YOUR OBJECTIVE: Write each line exactly, from the line that holds "Inbox - Jacek: [1513,467,1811,737]" through the final line of the material, and no other line.

PROVIDED ENTRIES:

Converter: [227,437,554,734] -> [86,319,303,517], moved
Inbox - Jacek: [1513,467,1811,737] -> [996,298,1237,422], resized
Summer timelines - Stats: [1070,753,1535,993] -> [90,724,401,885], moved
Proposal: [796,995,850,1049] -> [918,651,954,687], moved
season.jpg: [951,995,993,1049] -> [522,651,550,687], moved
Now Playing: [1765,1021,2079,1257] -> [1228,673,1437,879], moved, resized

TASK SOLUTION:
Inbox - Jacek: [1513,467,1811,737] -> [996,298,1237,422], resized
Summer timelines - Stats: [1070,753,1535,993] -> [90,724,401,885], moved
Proposal: [796,995,850,1049] -> [918,651,954,687], moved
season.jpg: [951,995,993,1049] -> [522,651,550,687], moved
Now Playing: [1765,1021,2079,1257] -> [1228,673,1437,879], moved, resized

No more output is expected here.